*What is expected*.
Repeat only the lines below from the one containing "black_ralunode 305 197" through the one containing "none -> yellow_fitado 297 106 330 158", inclusive, exactly as written.

Start of Data to process

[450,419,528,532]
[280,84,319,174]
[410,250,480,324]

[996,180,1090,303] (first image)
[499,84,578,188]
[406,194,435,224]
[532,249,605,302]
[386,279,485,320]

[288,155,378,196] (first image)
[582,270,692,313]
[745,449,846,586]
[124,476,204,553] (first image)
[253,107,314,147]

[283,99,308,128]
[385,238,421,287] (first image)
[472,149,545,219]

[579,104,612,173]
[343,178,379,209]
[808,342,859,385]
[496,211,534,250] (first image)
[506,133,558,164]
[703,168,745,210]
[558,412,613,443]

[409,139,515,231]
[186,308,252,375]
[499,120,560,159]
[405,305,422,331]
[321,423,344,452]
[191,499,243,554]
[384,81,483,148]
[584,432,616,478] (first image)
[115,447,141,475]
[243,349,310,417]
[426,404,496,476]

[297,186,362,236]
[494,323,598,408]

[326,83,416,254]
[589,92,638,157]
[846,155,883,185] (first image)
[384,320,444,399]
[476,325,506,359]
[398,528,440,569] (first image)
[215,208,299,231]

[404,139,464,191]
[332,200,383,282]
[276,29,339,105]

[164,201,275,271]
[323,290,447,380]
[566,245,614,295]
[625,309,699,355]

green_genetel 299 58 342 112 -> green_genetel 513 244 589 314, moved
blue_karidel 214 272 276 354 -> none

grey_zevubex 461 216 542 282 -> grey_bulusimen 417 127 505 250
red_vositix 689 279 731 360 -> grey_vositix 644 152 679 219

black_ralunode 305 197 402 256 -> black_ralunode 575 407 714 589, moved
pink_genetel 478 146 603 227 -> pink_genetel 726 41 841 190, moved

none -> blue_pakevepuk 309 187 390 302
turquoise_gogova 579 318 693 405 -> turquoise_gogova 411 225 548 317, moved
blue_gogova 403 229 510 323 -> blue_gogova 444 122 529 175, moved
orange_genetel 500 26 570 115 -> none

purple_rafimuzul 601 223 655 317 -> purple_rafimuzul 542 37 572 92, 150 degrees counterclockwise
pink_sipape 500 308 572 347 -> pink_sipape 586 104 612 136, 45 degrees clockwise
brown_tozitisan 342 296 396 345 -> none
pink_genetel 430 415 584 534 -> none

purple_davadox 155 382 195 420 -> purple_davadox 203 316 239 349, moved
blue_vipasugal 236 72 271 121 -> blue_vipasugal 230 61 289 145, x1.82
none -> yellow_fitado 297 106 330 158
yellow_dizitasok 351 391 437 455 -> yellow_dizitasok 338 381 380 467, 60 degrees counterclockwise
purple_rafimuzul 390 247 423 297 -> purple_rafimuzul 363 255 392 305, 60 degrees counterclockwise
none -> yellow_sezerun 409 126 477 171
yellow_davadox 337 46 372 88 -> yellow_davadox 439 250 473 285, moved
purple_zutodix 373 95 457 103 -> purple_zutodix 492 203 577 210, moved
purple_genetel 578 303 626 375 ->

End of Data to process

*Answer space*.
black_ralunode 305 197 402 256 -> black_ralunode 575 407 714 589, moved
pink_genetel 478 146 603 227 -> pink_genetel 726 41 841 190, moved

none -> blue_pakevepuk 309 187 390 302
turquoise_gogova 579 318 693 405 -> turquoise_gogova 411 225 548 317, moved
blue_gogova 403 229 510 323 -> blue_gogova 444 122 529 175, moved
orange_genetel 500 26 570 115 -> none

purple_rafimuzul 601 223 655 317 -> purple_rafimuzul 542 37 572 92, 150 degrees counterclockwise
pink_sipape 500 308 572 347 -> pink_sipape 586 104 612 136, 45 degrees clockwise
brown_tozitisan 342 296 396 345 -> none
pink_genetel 430 415 584 534 -> none

purple_davadox 155 382 195 420 -> purple_davadox 203 316 239 349, moved
blue_vipasugal 236 72 271 121 -> blue_vipasugal 230 61 289 145, x1.82
none -> yellow_fitado 297 106 330 158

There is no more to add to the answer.